- _ASSIGNMENT_
Without carrying over a single picture, write out the records below exactly.

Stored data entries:
=== Section Start ===
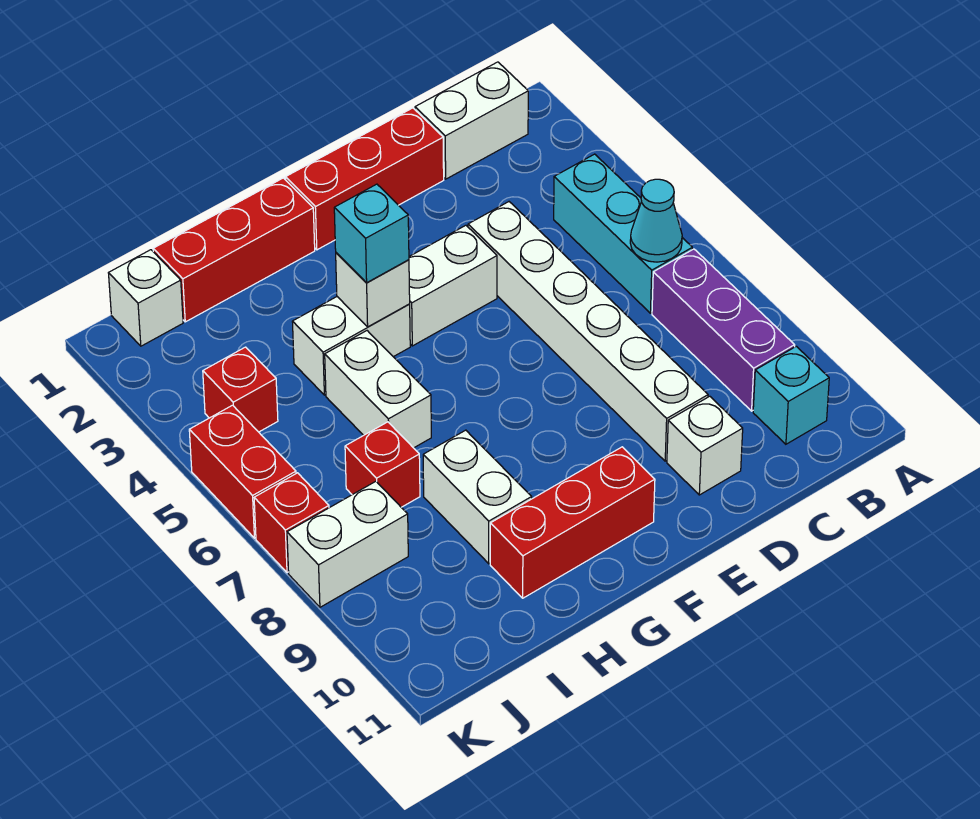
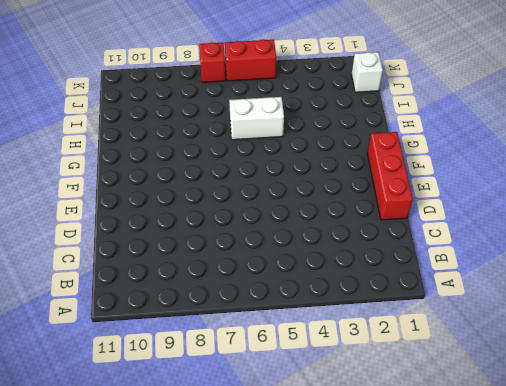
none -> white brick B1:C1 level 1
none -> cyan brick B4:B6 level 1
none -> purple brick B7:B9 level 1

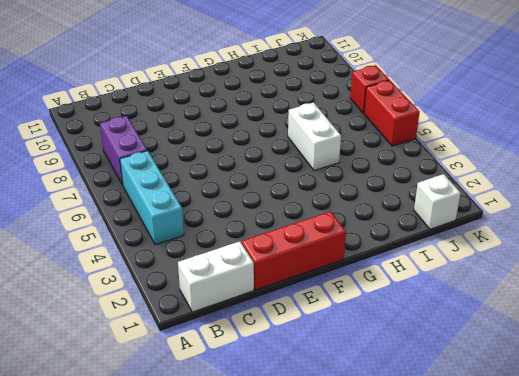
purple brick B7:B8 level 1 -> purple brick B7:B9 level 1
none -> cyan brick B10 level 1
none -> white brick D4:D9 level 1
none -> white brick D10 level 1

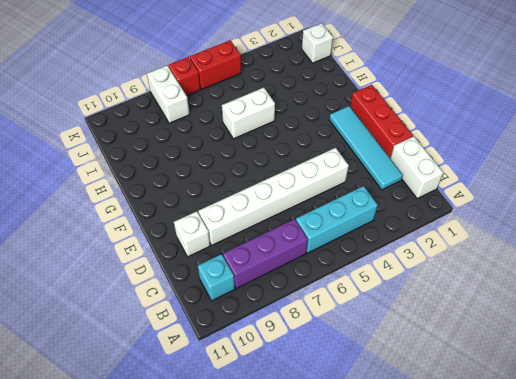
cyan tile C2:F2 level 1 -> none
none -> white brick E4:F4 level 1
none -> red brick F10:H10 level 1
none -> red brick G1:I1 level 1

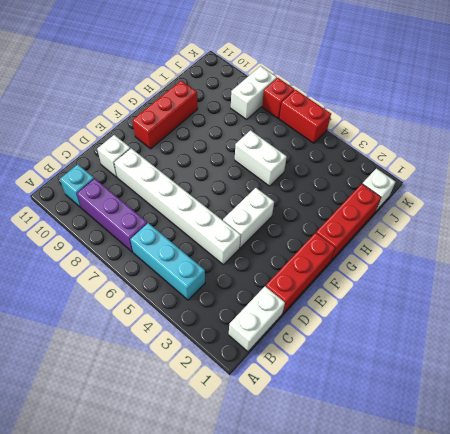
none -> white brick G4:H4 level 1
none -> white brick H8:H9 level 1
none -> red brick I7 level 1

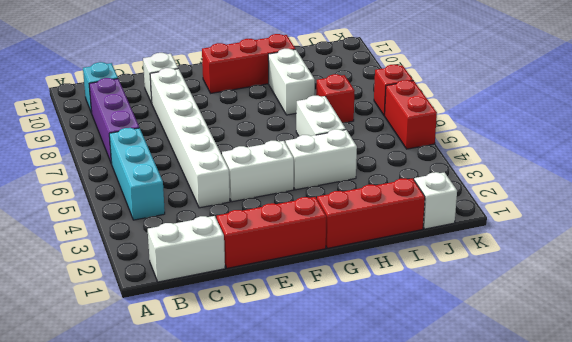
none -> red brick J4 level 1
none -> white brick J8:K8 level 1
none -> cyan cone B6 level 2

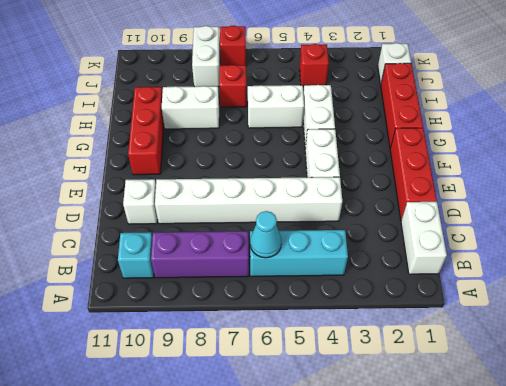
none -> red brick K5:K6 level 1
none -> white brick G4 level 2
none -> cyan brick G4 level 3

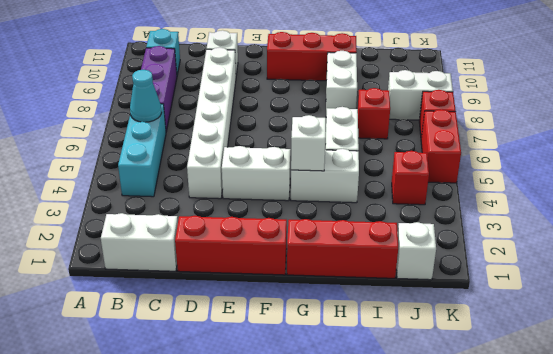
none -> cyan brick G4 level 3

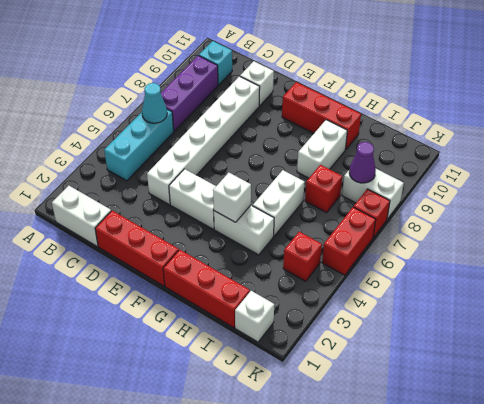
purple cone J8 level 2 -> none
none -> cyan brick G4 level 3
=== Section End ===
- _EXPECTED OUTPUT_
none -> white brick B1:C1 level 1
none -> cyan brick B4:B6 level 1
none -> purple brick B7:B9 level 1

purple brick B7:B8 level 1 -> purple brick B7:B9 level 1
none -> cyan brick B10 level 1
none -> white brick D4:D9 level 1
none -> white brick D10 level 1

cyan tile C2:F2 level 1 -> none
none -> white brick E4:F4 level 1
none -> red brick F10:H10 level 1
none -> red brick G1:I1 level 1

none -> white brick G4:H4 level 1
none -> white brick H8:H9 level 1
none -> red brick I7 level 1

none -> red brick J4 level 1
none -> white brick J8:K8 level 1
none -> cyan cone B6 level 2

none -> red brick K5:K6 level 1
none -> white brick G4 level 2
none -> cyan brick G4 level 3

none -> cyan brick G4 level 3

purple cone J8 level 2 -> none
none -> cyan brick G4 level 3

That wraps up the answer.